* _BRIEF_
Once the line holding "yellow ring: 2 -> 1" is found in the entries below, restate it and each line after it word for word, with no pictures.

****

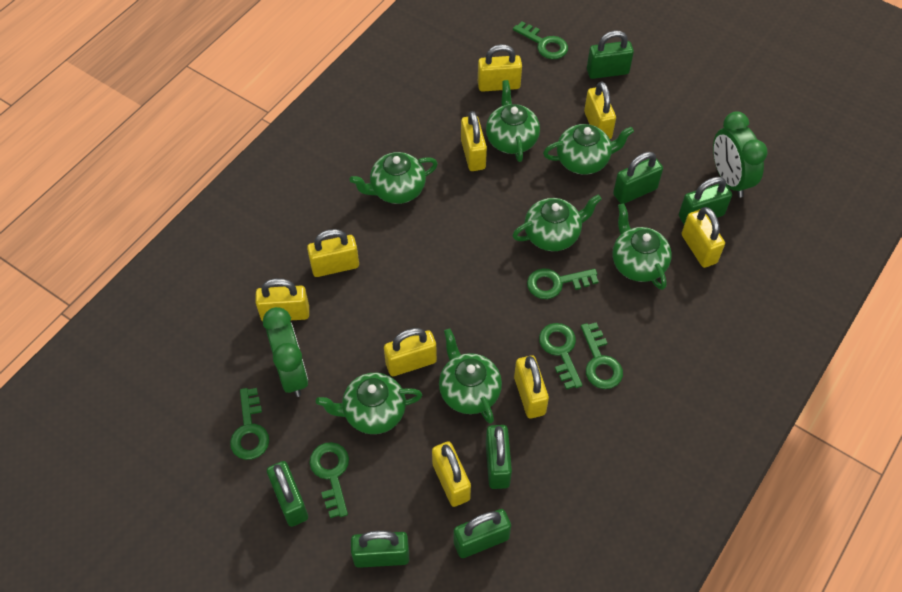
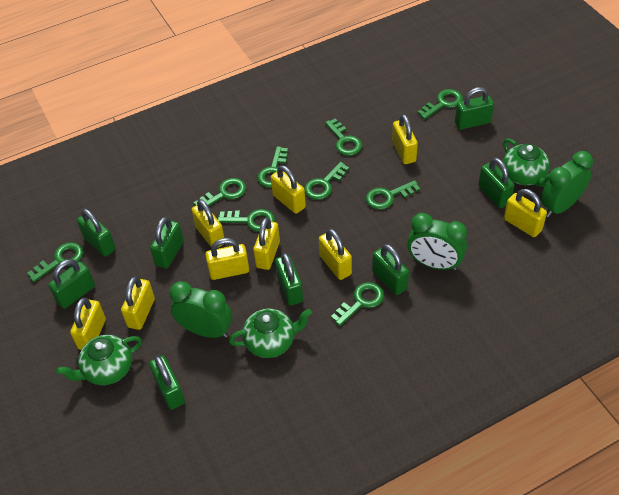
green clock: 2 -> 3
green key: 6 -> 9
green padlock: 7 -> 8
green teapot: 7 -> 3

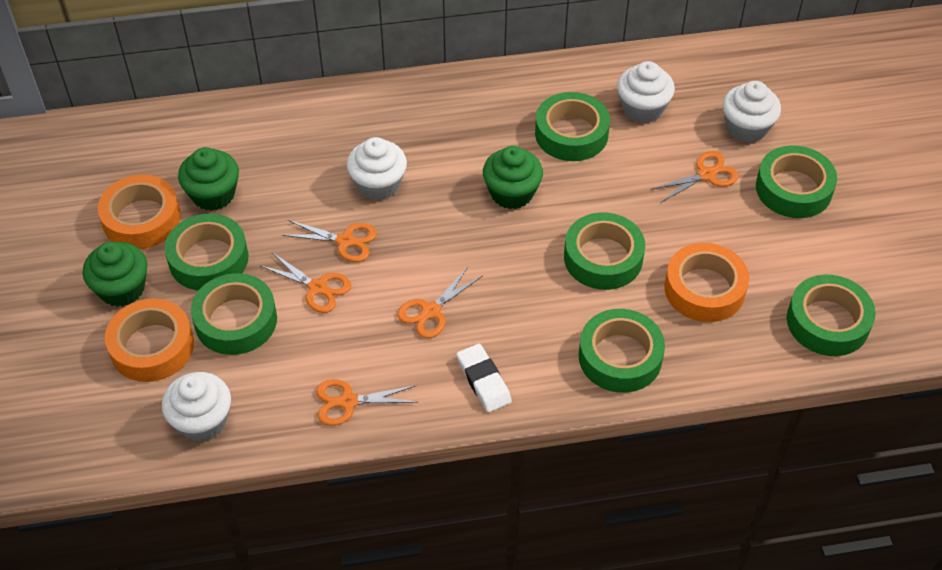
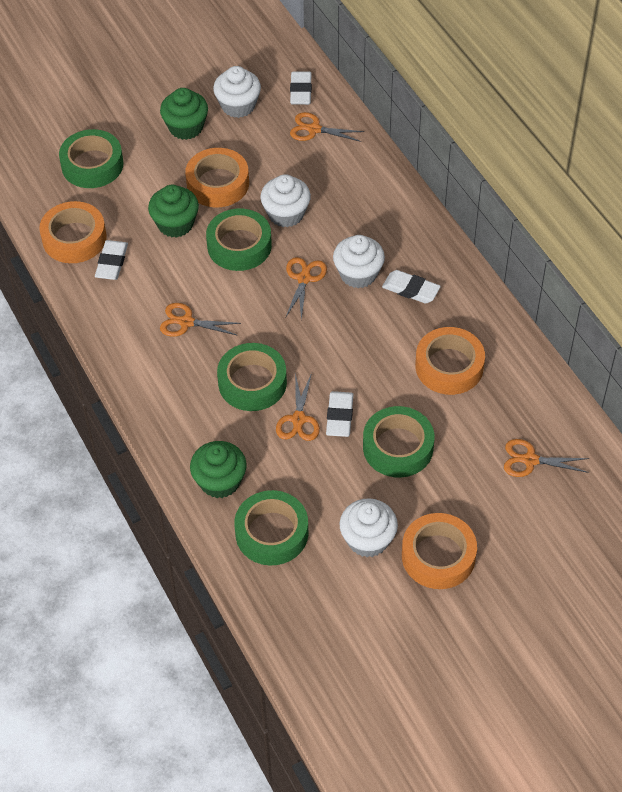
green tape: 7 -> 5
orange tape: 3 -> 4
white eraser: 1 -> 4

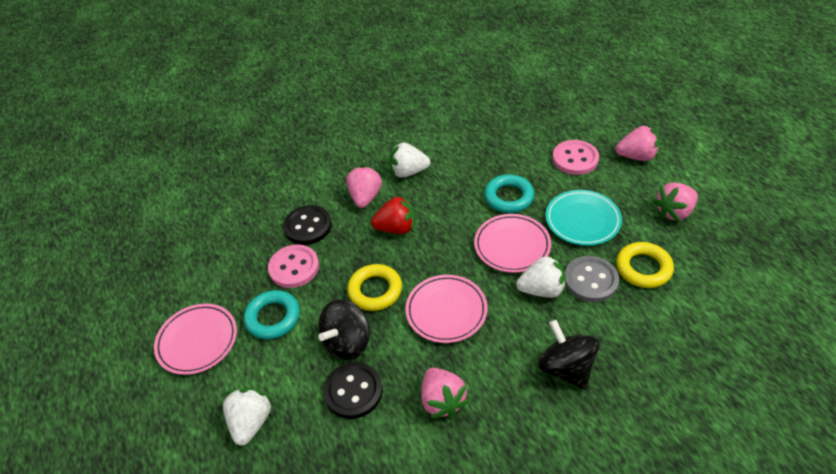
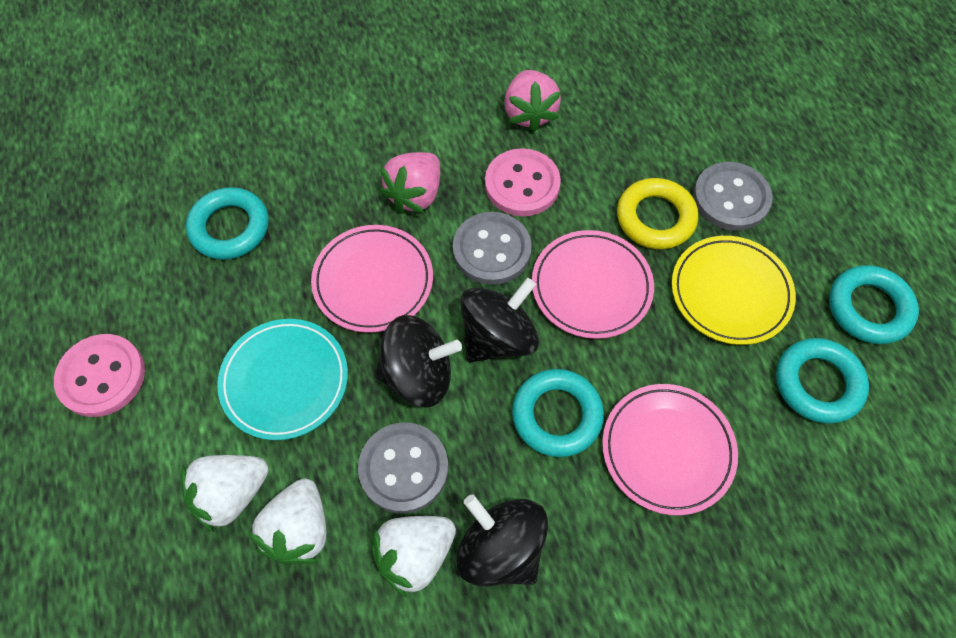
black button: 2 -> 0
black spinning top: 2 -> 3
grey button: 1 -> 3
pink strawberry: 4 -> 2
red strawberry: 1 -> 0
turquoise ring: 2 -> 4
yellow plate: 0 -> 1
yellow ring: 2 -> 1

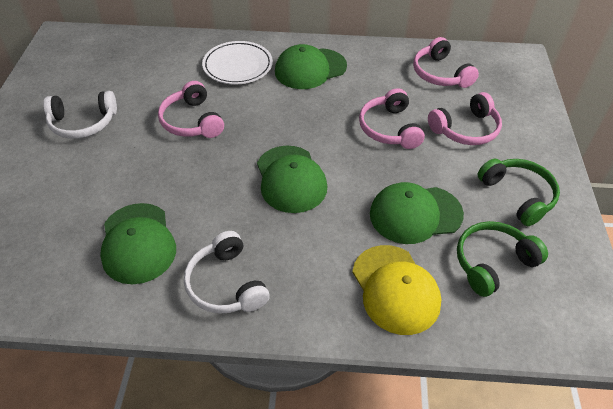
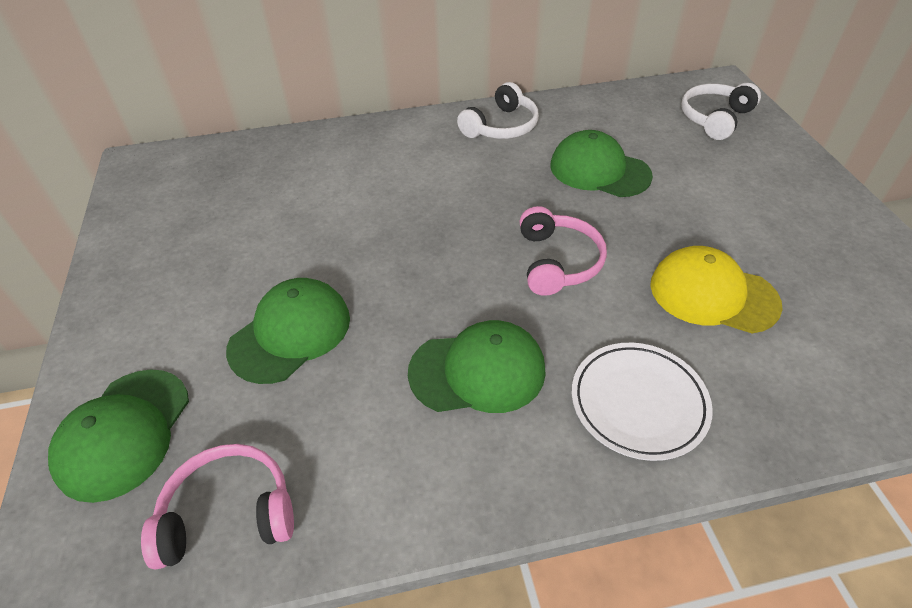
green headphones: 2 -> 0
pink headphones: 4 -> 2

****

* _SOLUTION FOR THIS TASK_
yellow ring: 2 -> 1

green headphones: 2 -> 0
pink headphones: 4 -> 2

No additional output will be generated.